Task to carry out: Only the lines from the one containing "white prize cup" to the end of the listing below should be returned, exactly as written and without pictures.

Provided data:
================

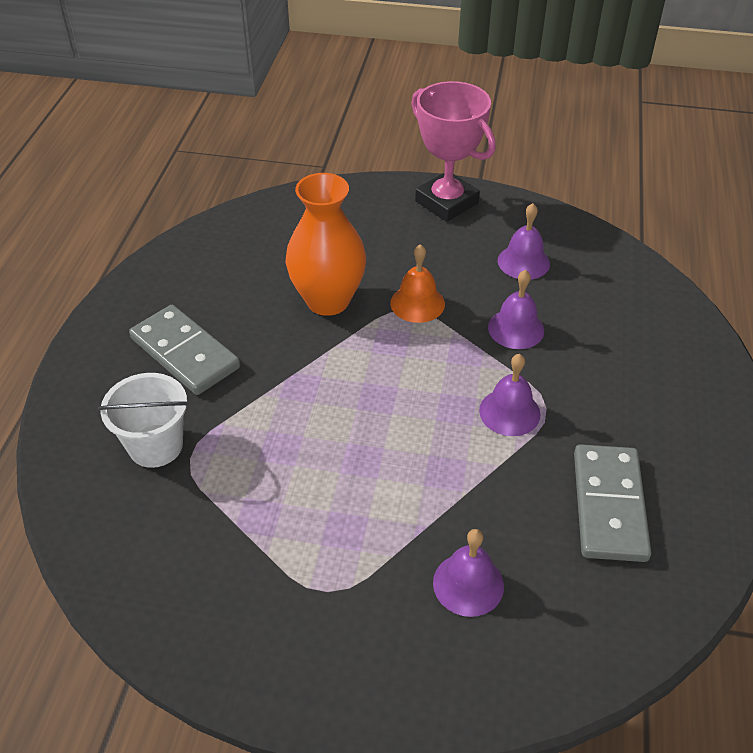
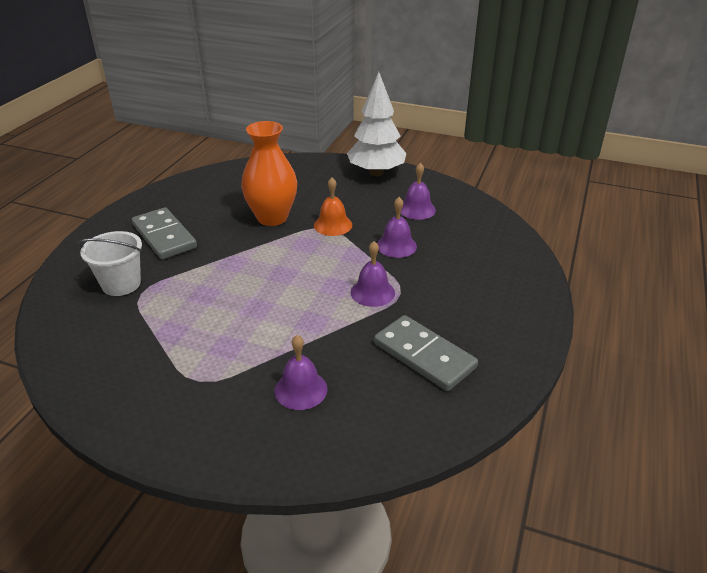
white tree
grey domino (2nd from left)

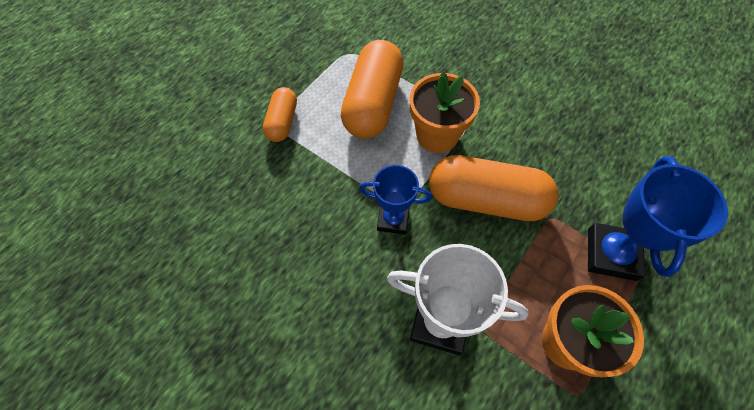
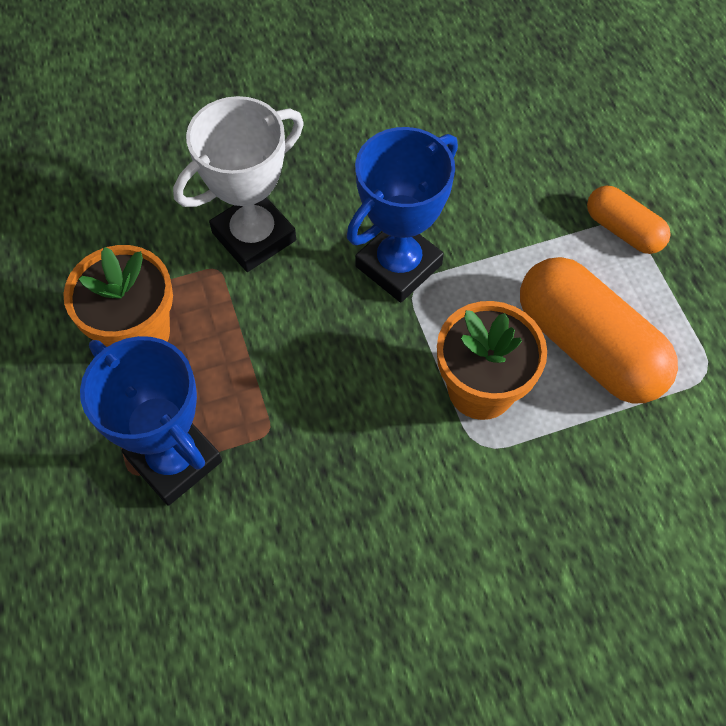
orange capsule (3rd from left in the first image)
cobalt prize cup (2nd from left)

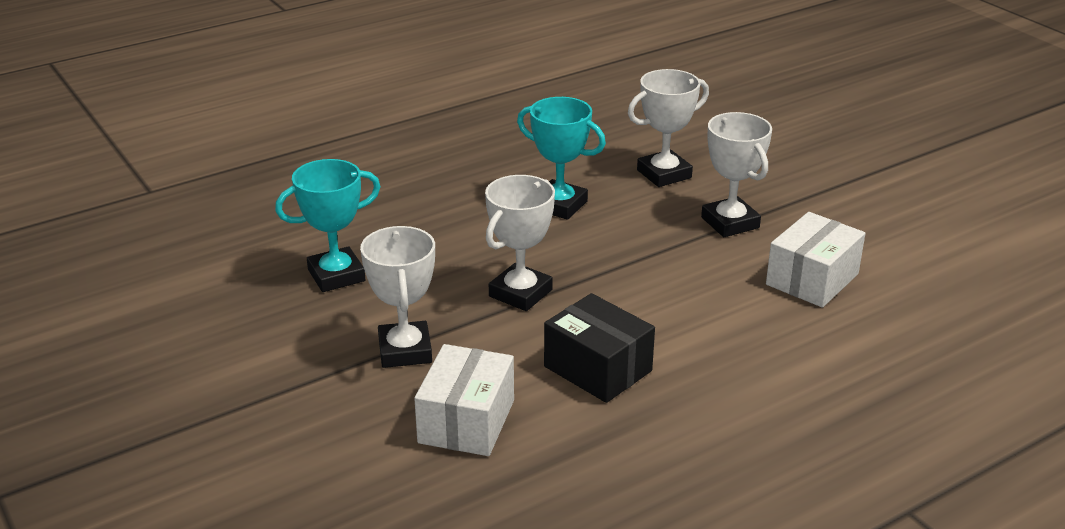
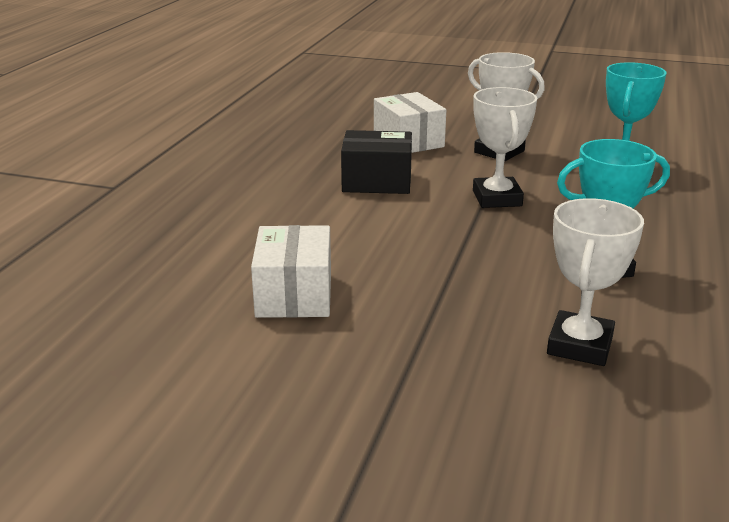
white prize cup (4th from left in the first image)

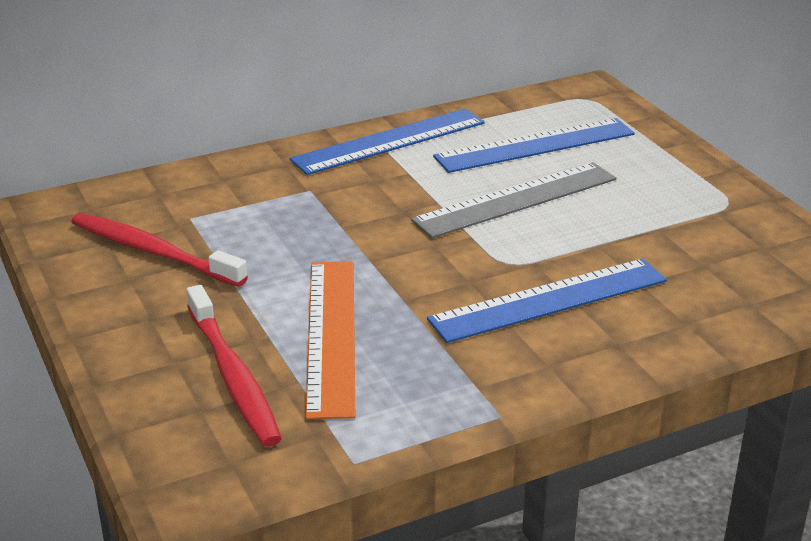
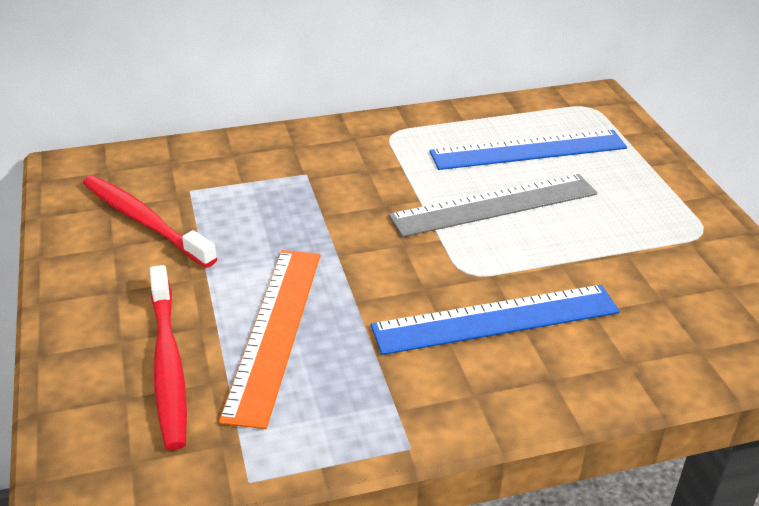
cobalt straightedge (1st from left in the first image)

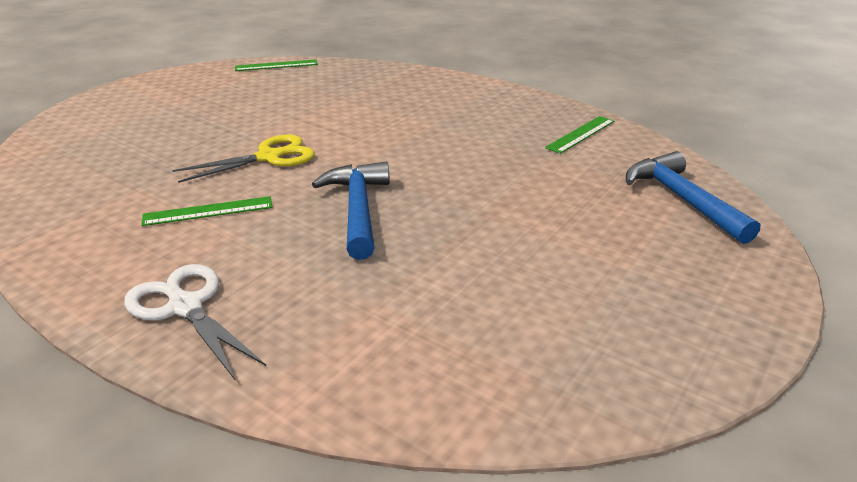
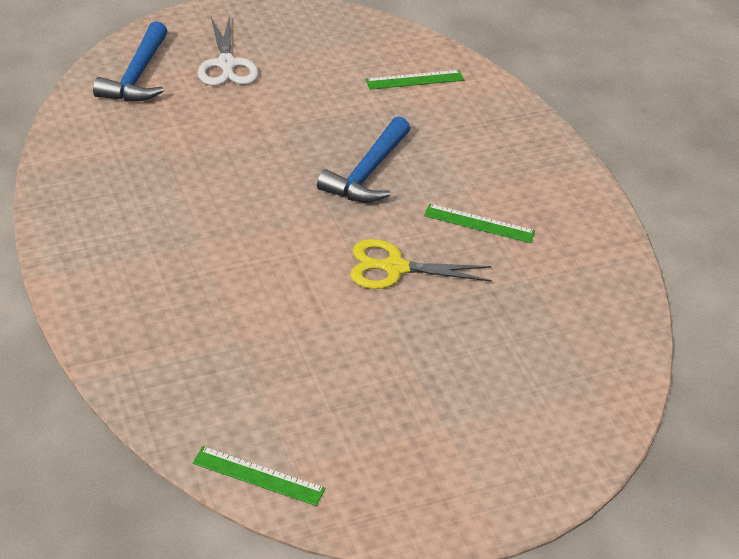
emerald straightedge (2nd from left)
white shears

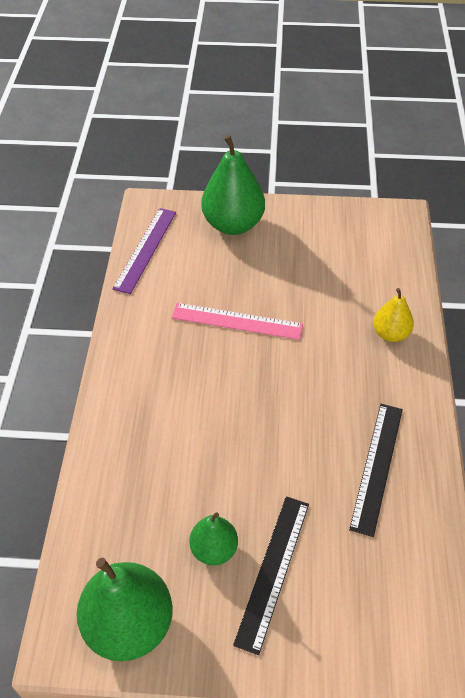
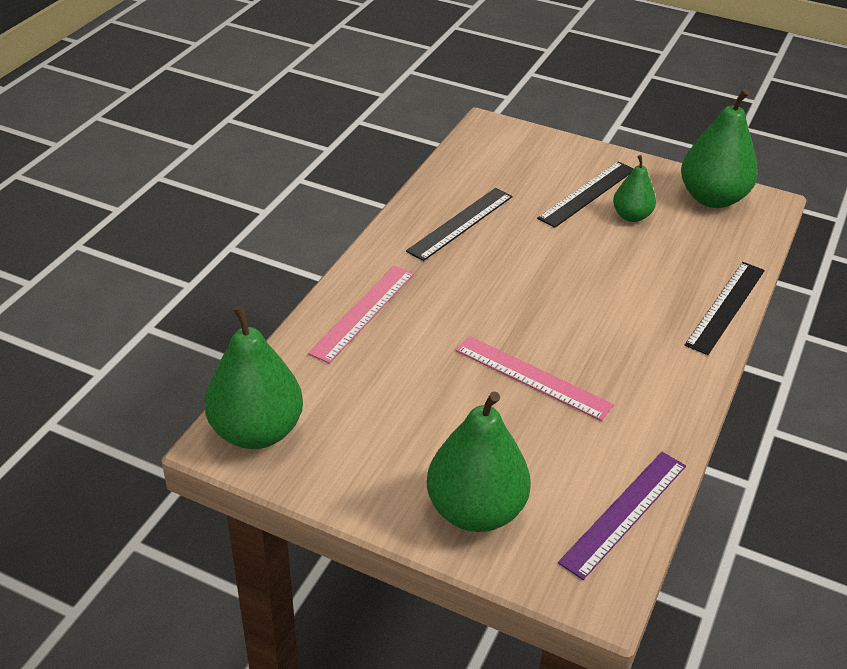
rosy straightedge (1st from left)
ebony straightedge (3rd from left)
emerald pear (1st from left)

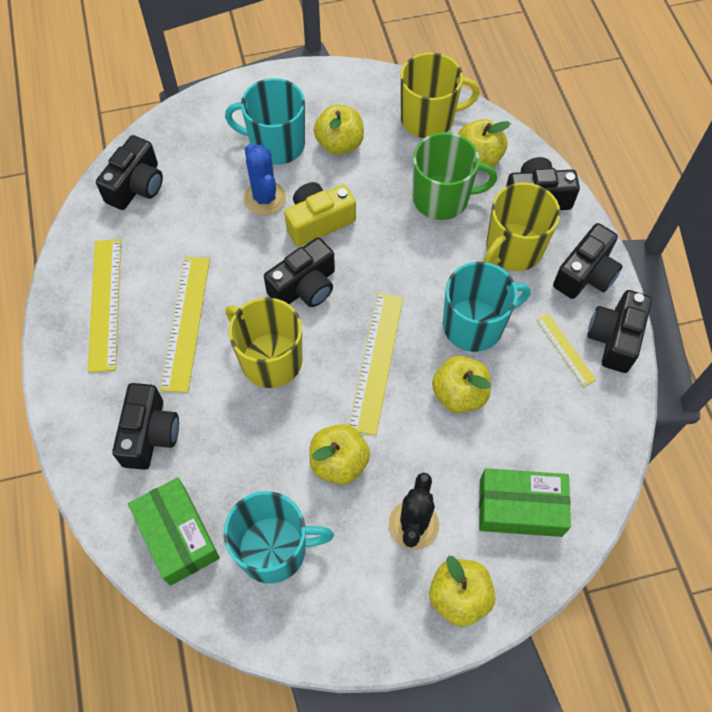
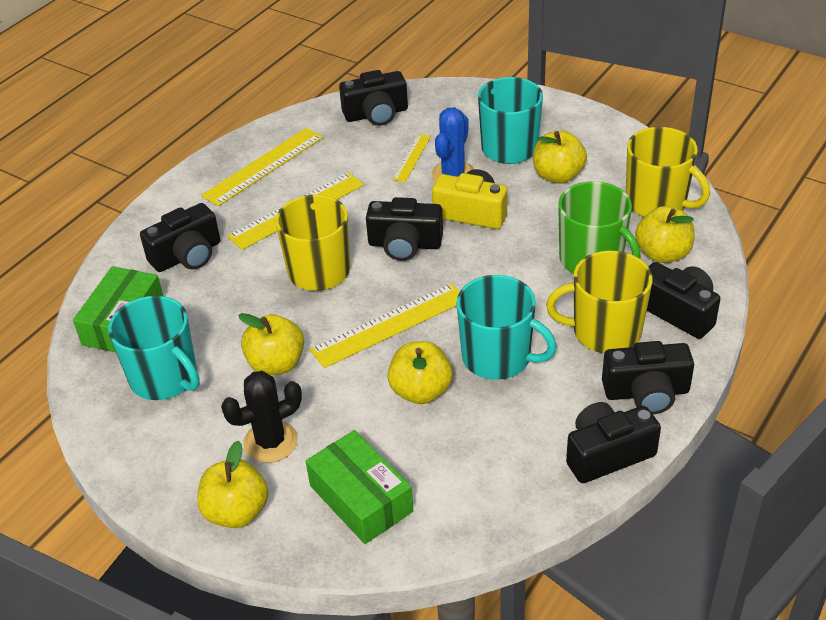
golden straightedge (4th from left)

================

Exercise response:
white prize cup (4th from left in the first image)

cobalt straightedge (1st from left in the first image)

emerald straightedge (2nd from left)
white shears

rosy straightedge (1st from left)
ebony straightedge (3rd from left)
emerald pear (1st from left)

golden straightedge (4th from left)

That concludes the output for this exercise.